EXERCISE DIRECTIONS:
Report every line below that holds the word "masks".

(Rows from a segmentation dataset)
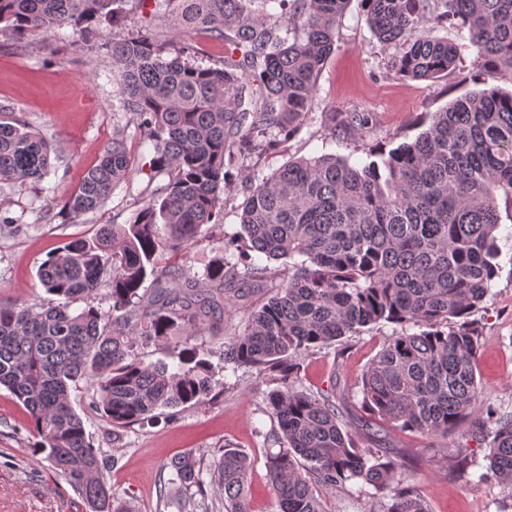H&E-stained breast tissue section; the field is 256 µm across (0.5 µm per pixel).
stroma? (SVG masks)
<instances>
[{"label":"stroma","instance_id":"stroma-1","mask_svg":"<svg viewBox=\"0 0 512 512\" xmlns=\"http://www.w3.org/2000/svg\"><path fill=\"white\" fill-rule=\"evenodd\" d=\"M145 14V9H134L118 28L102 25L81 45L73 43L66 28L44 39L24 41L0 33V116L24 121L53 146L51 170L43 180L0 186V216L6 218L0 223V303L42 300L45 292L37 270L50 252L73 238L93 237L101 225L129 223L147 186L165 183V176L150 166L152 142L122 107L112 58L105 49L113 32L144 30ZM401 50L398 44H381L361 0H351L307 120L284 151L254 160L255 176L270 175L292 157L335 154L354 164L364 160L367 151L391 150L413 141L430 114L478 87L475 75L481 62L474 50L464 51L459 67L434 81L395 76L389 62ZM335 111L345 116L365 112L373 123L360 135L348 129L333 133L328 115ZM116 136L125 140L131 153L133 175L101 208L78 216L69 213L64 206L67 193L78 188ZM248 193V181L232 176L224 192L223 227L211 240L177 257L176 265L197 275L223 256L222 240L239 232V213ZM497 244L499 273L474 313L483 334L478 380L485 402L512 411V212L501 213ZM255 262L271 270L262 288L239 301L238 313L204 326L191 339L221 384L211 401L172 413L161 411L152 423L131 426L116 439L92 405L91 386L82 382L71 391L74 408L107 461L103 475L114 499L129 504L133 512H180L185 494L171 482V458L189 452L206 467L226 444L249 458L252 512L278 510L266 467L267 455L279 449L266 438L274 426L264 406L271 383L244 369L226 370L222 359L224 339L240 331L242 313L261 306L281 282L276 274L280 262L261 254ZM401 331V326L384 322L315 350L304 360L302 388L332 389L337 402L360 406L358 384L364 372L388 339ZM389 437L419 453L414 483L431 512H497L512 500V487L447 472L443 463L450 453L449 439L394 427ZM33 443L24 406L0 387V512H85L78 494L44 455L35 453Z\"/></svg>","mask_w":512,"mask_h":512}]
</instances>
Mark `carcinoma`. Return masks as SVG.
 Returning a JSON list of instances; mask_svg holds the SVG:
<instances>
[{
    "label": "carcinoma",
    "mask_w": 512,
    "mask_h": 512,
    "mask_svg": "<svg viewBox=\"0 0 512 512\" xmlns=\"http://www.w3.org/2000/svg\"><path fill=\"white\" fill-rule=\"evenodd\" d=\"M145 0H0V32L47 35L68 27L80 40L103 23L117 26ZM153 36L112 38L106 47L123 109L154 143L153 169L167 177L128 224H108L92 238L53 251L38 275L49 298L0 304V387L26 408L57 474L86 512H131L112 501L103 459L70 401L71 385L93 388V403L113 440L161 409L201 405L219 382L196 348L177 353L176 371L133 357L140 330L157 341L192 336L236 307L241 282L256 288L267 268L254 254L288 261V276L224 348L234 368L272 371L264 397L276 421L267 456L279 512H324L317 489L352 483L381 494L382 512H430L410 484L415 453L377 428L362 447L346 423L374 422L336 405L334 395L296 387L303 357L362 328L387 322L417 326L391 337L362 379V404L379 420L427 437L462 427L485 441L488 466L478 474L512 483V412L482 419L477 378L482 327L473 313L498 276L499 195L512 209V92L492 86L433 113L414 141L363 165L324 155L288 161L262 179L248 176L240 232L224 239L233 265L216 261L200 276L169 260L200 245L222 223L232 169L277 153L307 119L317 82L336 45L349 0H153ZM377 39L404 42L392 71L431 80L474 49L489 72L512 71V0H363ZM452 26L468 44L432 35ZM191 28L227 46L213 66L203 48L173 49V34ZM51 145L23 121L0 120V184L40 180ZM134 173L116 138L65 201L74 215L101 206ZM153 287L146 288L147 278ZM112 307L91 303L102 285ZM84 303L77 308L75 304ZM455 326L448 327V321ZM250 461L227 444L209 468L224 491L226 512H250ZM446 466L479 463L451 449ZM172 483L195 489L191 512L205 504L203 470L193 455L170 463Z\"/></svg>",
    "instance_id": "1"
}]
</instances>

SOLUTION BELOW:
stroma? (SVG masks)
Mark `carcinoma`. Return masks as SVG.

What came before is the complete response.